WHAT IS REQUIRED: Using the records below, locate all lines containing "brown" and return them.

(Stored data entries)
********

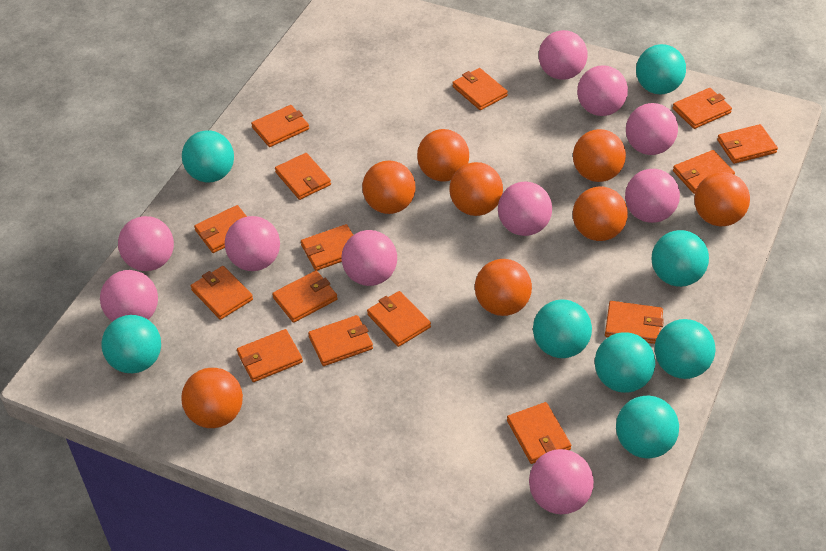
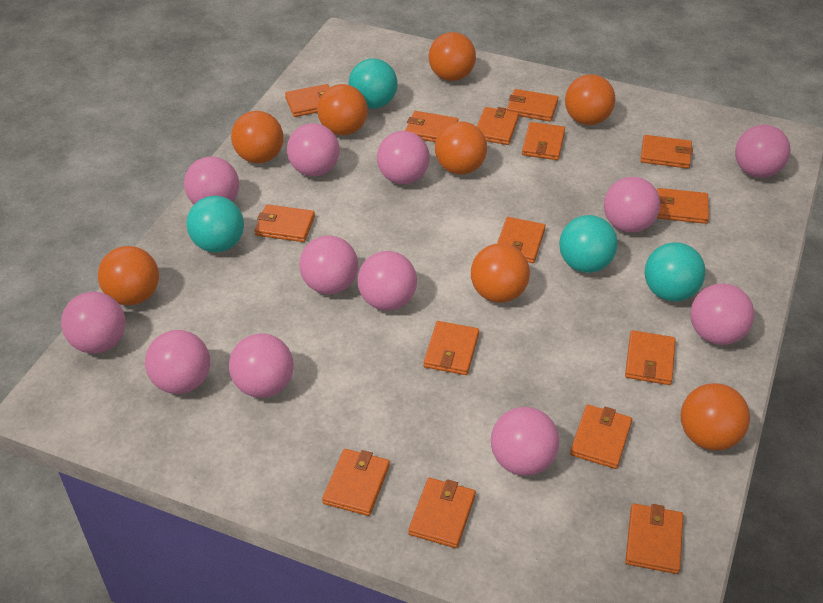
pink ball: 10 -> 12
turquoise ball: 8 -> 4

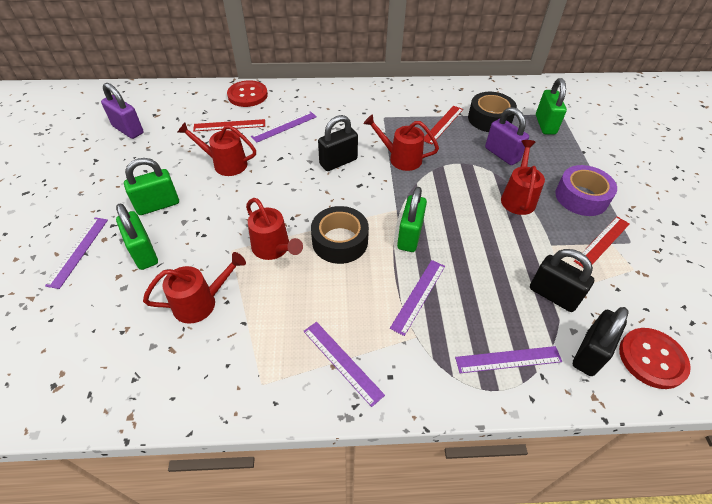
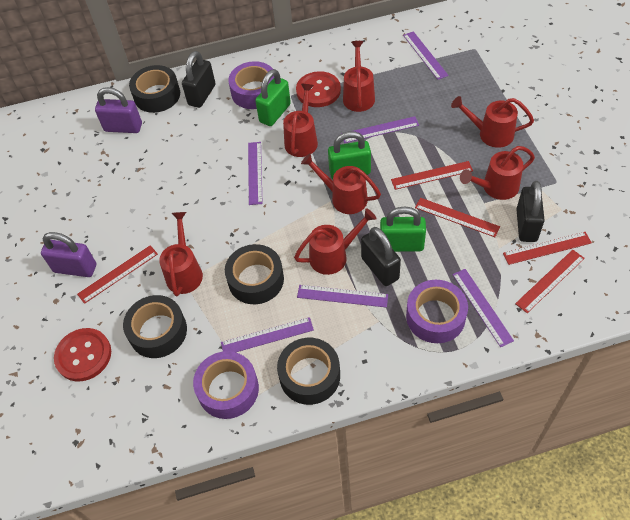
black tape: 2 -> 4
green padlock: 4 -> 3
purple ruler: 5 -> 6
purple tape: 1 -> 3
red ruler: 3 -> 5
red watering can: 5 -> 7

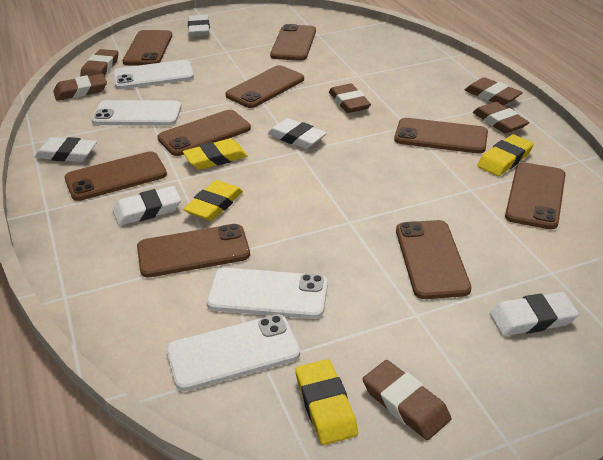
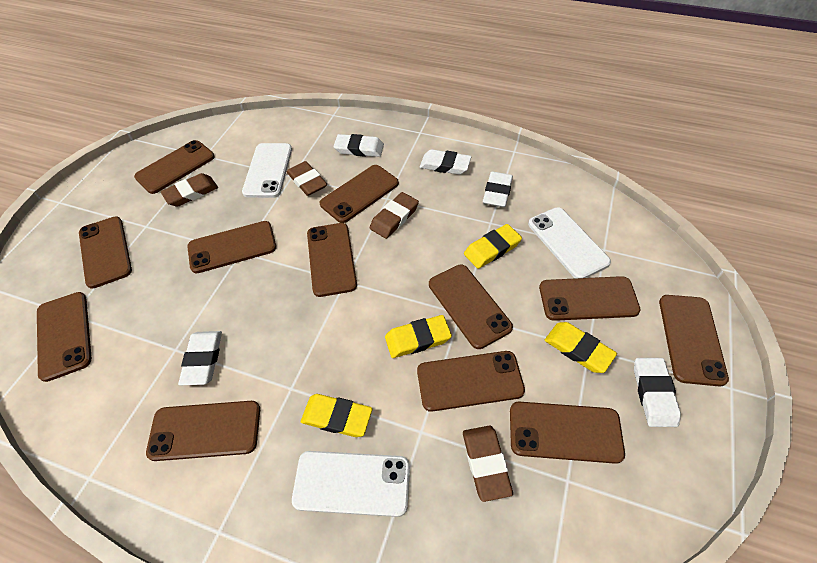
brown eraser: 6 -> 4
brown phone: 9 -> 12
white phone: 4 -> 3

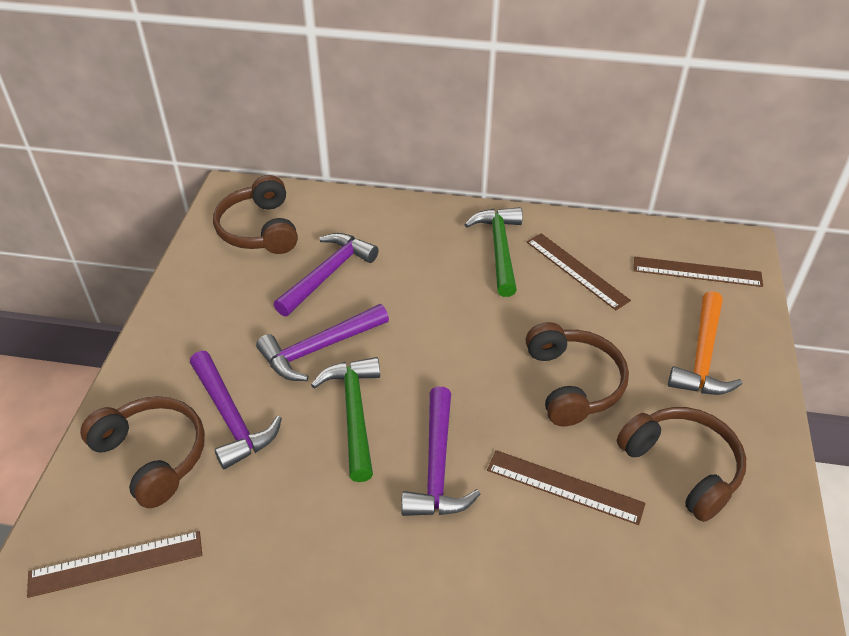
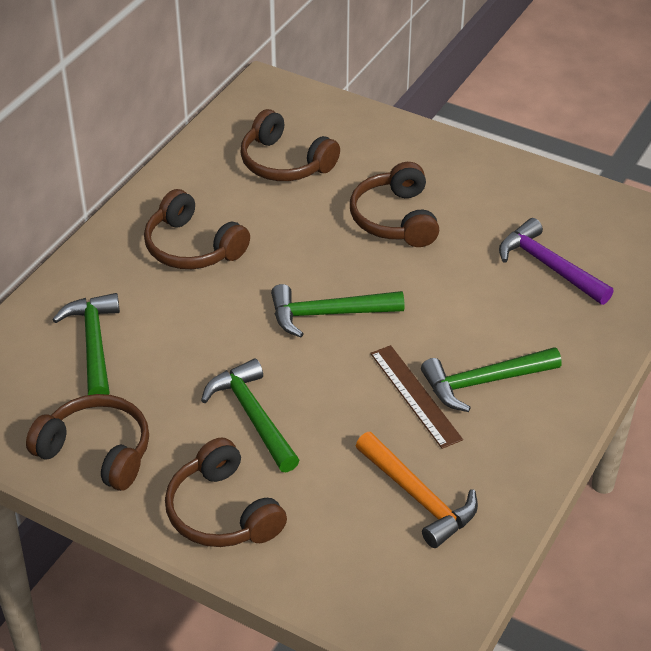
brown headphones: 4 -> 5
brown ruler: 4 -> 1
green hammer: 2 -> 4
purple hammer: 4 -> 1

********

ANSWER SECTION:
brown eraser: 6 -> 4
brown phone: 9 -> 12
brown headphones: 4 -> 5
brown ruler: 4 -> 1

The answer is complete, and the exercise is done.